Start of Provided data

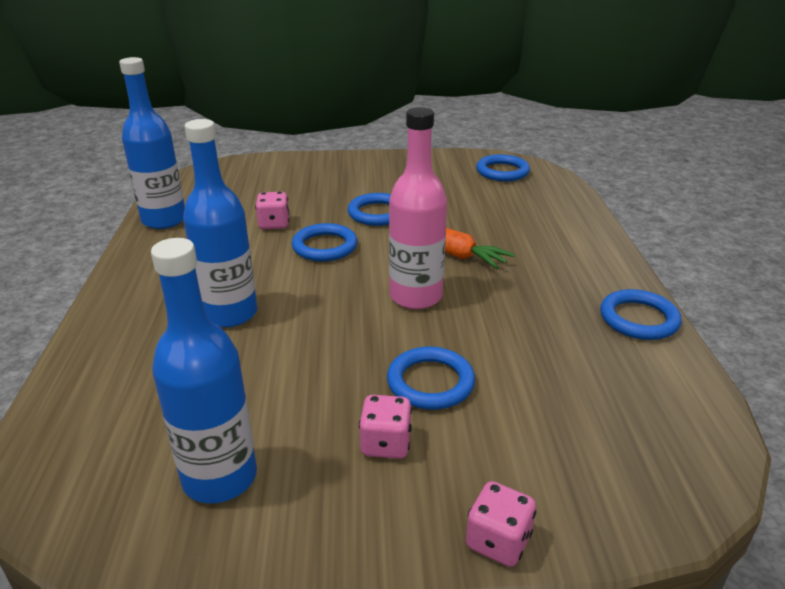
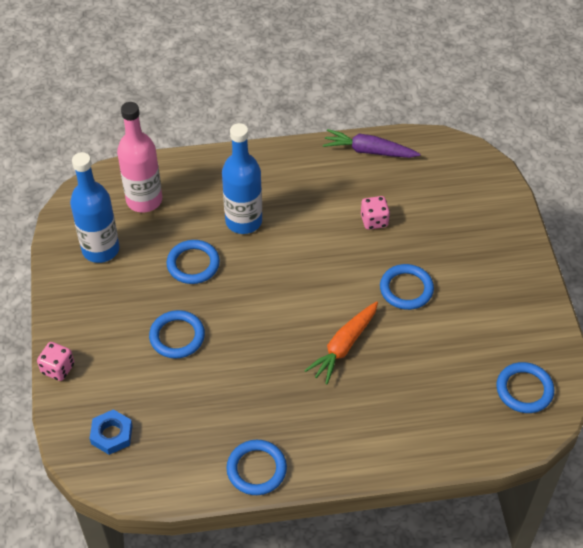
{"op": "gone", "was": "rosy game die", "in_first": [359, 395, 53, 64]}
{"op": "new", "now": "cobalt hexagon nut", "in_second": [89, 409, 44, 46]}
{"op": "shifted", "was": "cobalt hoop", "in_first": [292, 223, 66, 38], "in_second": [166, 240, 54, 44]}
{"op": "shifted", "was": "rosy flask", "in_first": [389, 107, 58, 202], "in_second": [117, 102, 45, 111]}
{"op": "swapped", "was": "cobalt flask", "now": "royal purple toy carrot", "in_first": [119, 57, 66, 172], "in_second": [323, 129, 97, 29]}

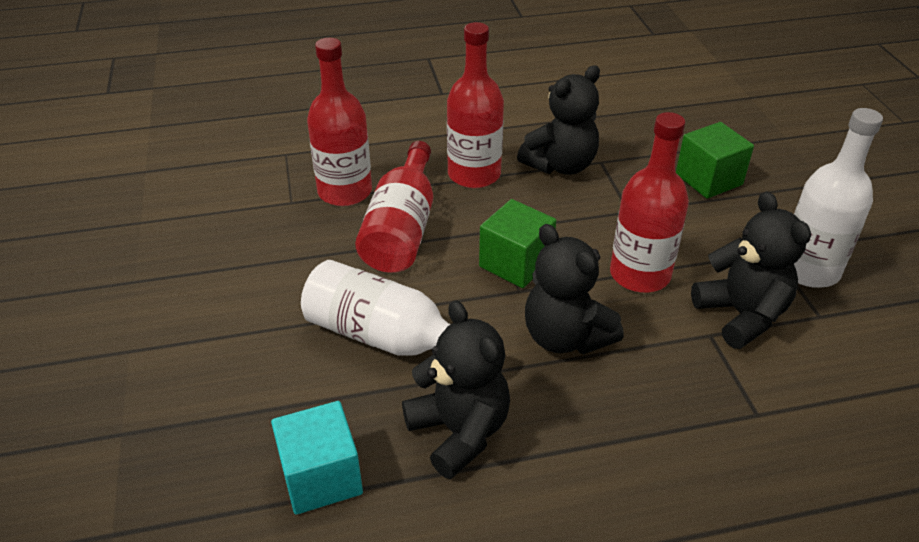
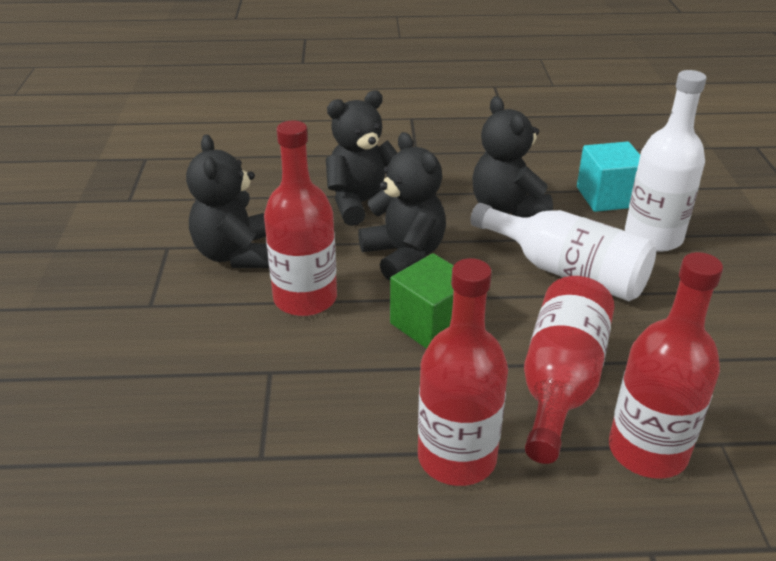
{"op": "gone", "was": "emerald block", "in_first": [676, 122, 78, 77]}
{"op": "shifted", "was": "black teddy", "in_first": [517, 65, 83, 110], "in_second": [326, 90, 71, 136]}
{"op": "shifted", "was": "white flask", "in_first": [794, 108, 89, 180], "in_second": [625, 70, 81, 182]}

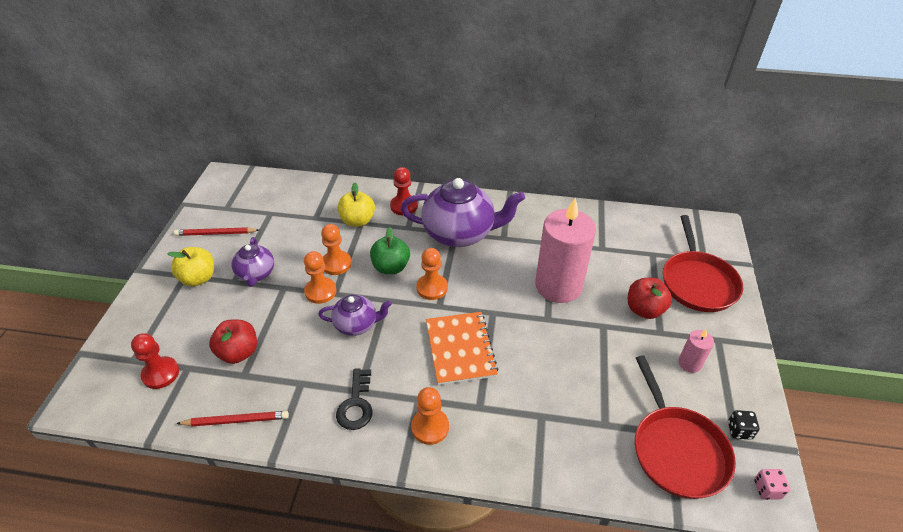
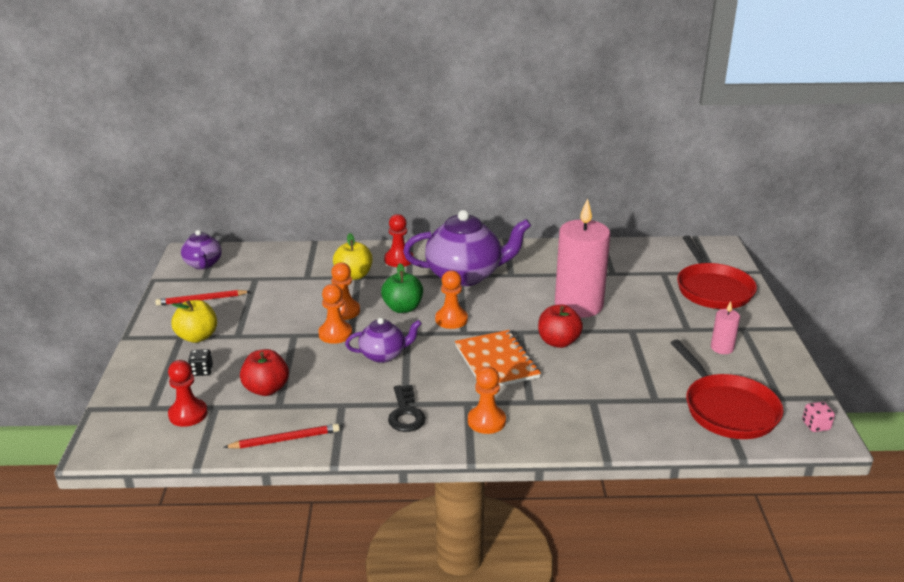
{"op": "shifted", "was": "royal purple china teapot", "in_first": [232, 237, 42, 50], "in_second": [181, 230, 41, 39]}
{"op": "shifted", "was": "scarlet toy apple", "in_first": [628, 278, 44, 41], "in_second": [538, 304, 45, 44]}
{"op": "shifted", "was": "black game die", "in_first": [728, 410, 31, 30], "in_second": [188, 349, 25, 27]}

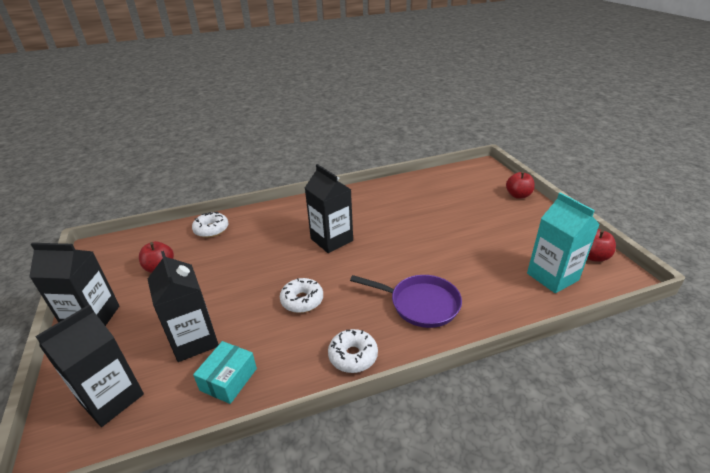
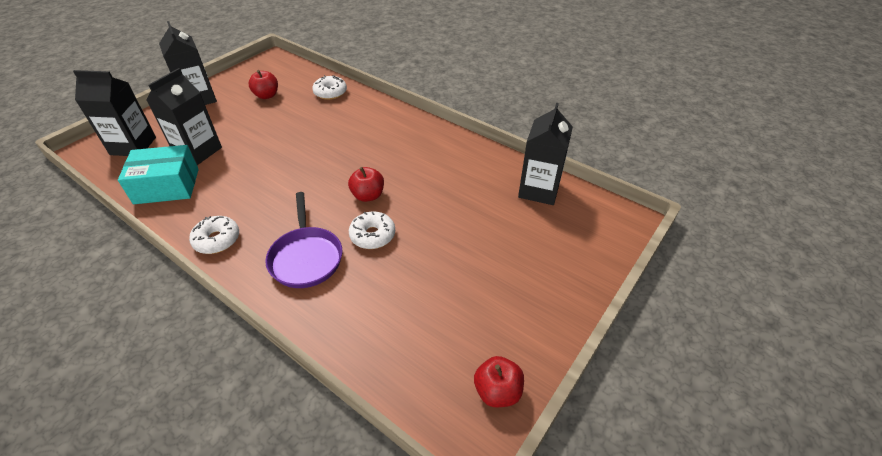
{"op": "gone", "was": "aqua juice carton", "in_first": [527, 192, 73, 101]}
{"op": "shifted", "was": "white glazed donut", "in_first": [280, 278, 43, 35], "in_second": [349, 212, 46, 37]}
{"op": "shifted", "was": "black juice carton", "in_first": [305, 164, 48, 89], "in_second": [518, 103, 55, 102]}
{"op": "shifted", "was": "scarlet toy apple", "in_first": [506, 171, 29, 28], "in_second": [348, 167, 36, 35]}
{"op": "scaled", "was": "aqua package", "in_first": [193, 341, 64, 63], "in_second": [118, 145, 81, 59], "ratio": 1.5}

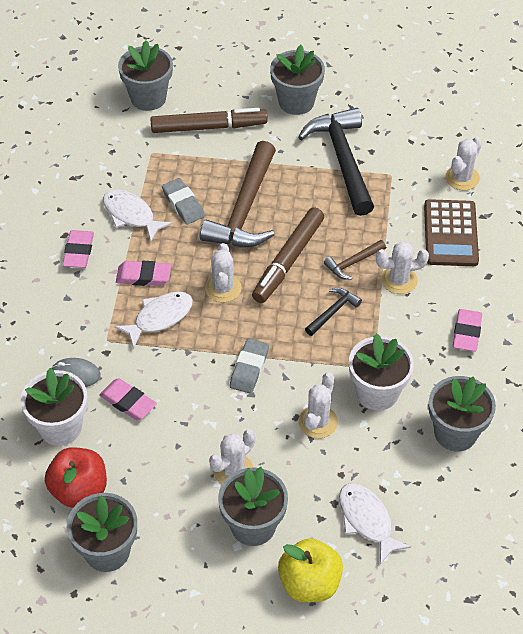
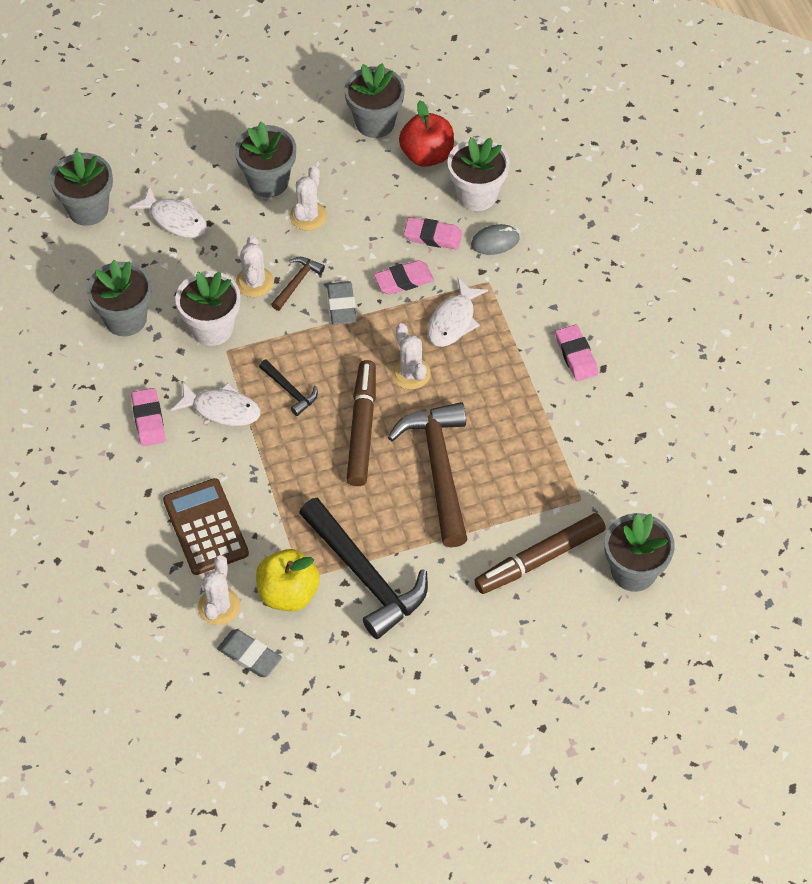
{"op": "gone", "was": "white prickly plant", "in_first": [376, 241, 53, 53]}
{"op": "shifted", "was": "white fish", "in_first": [103, 189, 69, 53], "in_second": [171, 382, 90, 44]}
{"op": "shifted", "was": "rosy gum eraser", "in_first": [116, 261, 55, 25], "in_second": [374, 260, 60, 34]}
{"op": "shifted", "was": "grey gum eraser", "in_first": [162, 178, 43, 47], "in_second": [217, 629, 65, 48]}
{"op": "shifted", "was": "grey potted plant", "in_first": [270, 45, 55, 70], "in_second": [50, 151, 63, 75]}
{"op": "shifted", "was": "golden toy apple", "in_first": [278, 538, 65, 64], "in_second": [256, 549, 64, 62]}
{"op": "shifted", "was": "dark brown carpenter's hammer", "in_first": [324, 240, 62, 39], "in_second": [271, 257, 54, 54]}
{"op": "rotated", "was": "black carpenter's hammer", "in_first": [305, 288, 57, 48], "in_second": [259, 359, 59, 57], "clockwise": -60}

End of Provided data

Work required » Check each line above for the string "carpenter" and return those that contain it.

Response below »
{"op": "shifted", "was": "dark brown carpenter's hammer", "in_first": [324, 240, 62, 39], "in_second": [271, 257, 54, 54]}
{"op": "rotated", "was": "black carpenter's hammer", "in_first": [305, 288, 57, 48], "in_second": [259, 359, 59, 57], "clockwise": -60}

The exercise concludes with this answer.